╭──

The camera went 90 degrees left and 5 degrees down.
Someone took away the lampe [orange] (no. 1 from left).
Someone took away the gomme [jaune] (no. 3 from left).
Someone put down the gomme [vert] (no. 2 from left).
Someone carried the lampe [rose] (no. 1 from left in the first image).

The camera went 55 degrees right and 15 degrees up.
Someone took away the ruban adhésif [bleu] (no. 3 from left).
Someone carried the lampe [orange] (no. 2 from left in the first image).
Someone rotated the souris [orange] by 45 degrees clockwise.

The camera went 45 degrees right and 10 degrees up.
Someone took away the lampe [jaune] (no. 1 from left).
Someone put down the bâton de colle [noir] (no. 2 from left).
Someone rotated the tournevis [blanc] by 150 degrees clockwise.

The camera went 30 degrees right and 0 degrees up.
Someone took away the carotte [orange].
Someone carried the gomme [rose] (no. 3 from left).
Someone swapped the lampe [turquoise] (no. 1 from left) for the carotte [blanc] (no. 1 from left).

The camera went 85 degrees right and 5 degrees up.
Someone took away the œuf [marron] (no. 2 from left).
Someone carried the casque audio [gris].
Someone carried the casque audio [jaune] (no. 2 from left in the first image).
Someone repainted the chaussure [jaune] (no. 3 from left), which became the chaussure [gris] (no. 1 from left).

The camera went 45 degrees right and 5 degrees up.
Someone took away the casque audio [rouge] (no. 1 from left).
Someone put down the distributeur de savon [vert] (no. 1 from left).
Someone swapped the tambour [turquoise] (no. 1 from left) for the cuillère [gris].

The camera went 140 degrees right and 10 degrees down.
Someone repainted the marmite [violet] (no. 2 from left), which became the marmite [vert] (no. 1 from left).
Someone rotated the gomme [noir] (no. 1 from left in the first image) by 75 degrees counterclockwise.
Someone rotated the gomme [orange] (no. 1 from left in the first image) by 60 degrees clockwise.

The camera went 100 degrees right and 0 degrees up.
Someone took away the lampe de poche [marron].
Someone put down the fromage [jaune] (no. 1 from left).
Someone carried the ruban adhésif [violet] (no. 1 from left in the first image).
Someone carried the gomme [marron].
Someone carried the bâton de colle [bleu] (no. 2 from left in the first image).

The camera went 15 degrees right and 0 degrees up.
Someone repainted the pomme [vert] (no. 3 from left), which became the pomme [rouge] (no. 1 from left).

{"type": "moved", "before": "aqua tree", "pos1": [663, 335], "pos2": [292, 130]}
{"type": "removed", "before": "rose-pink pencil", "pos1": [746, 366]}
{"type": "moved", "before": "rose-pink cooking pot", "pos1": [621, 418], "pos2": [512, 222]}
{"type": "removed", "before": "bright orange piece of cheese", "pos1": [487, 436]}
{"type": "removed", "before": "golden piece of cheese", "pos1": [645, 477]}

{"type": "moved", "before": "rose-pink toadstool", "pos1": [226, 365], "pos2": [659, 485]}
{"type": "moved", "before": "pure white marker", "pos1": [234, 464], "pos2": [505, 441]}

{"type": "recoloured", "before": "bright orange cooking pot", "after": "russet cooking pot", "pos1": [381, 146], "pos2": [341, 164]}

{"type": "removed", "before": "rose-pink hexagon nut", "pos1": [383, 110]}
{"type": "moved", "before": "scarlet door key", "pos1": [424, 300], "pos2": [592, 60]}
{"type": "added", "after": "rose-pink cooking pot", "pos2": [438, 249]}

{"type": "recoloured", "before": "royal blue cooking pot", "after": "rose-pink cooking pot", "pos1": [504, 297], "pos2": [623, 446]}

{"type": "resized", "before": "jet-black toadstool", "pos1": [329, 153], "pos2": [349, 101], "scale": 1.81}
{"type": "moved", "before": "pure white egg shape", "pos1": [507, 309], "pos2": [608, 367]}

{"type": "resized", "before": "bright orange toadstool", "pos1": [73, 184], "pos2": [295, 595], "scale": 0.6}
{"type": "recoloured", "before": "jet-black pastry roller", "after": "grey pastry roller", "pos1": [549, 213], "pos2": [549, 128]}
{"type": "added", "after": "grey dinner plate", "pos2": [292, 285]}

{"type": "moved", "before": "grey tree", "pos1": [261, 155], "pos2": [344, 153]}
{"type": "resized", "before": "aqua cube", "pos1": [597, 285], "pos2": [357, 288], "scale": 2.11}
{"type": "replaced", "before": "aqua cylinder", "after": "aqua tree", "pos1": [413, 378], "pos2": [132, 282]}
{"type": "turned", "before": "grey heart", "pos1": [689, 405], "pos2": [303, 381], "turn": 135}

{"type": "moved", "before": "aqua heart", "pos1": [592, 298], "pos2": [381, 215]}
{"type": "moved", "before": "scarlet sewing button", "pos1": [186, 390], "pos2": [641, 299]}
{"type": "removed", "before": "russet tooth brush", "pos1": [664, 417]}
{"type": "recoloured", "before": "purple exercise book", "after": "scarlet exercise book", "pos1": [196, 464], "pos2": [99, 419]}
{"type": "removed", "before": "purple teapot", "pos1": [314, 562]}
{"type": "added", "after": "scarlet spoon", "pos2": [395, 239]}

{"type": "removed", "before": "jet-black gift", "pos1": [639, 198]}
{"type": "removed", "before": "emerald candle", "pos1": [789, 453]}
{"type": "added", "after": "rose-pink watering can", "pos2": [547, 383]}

╰──

Required work — Could you please copy the lines above exactly, beginning at the first and ending at the line that contains "Someone put down the gomme"?

Worked solution —
The camera went 90 degrees left and 5 degrees down.
Someone took away the lampe [orange] (no. 1 from left).
Someone took away the gomme [jaune] (no. 3 from left).
Someone put down the gomme [vert] (no. 2 from left).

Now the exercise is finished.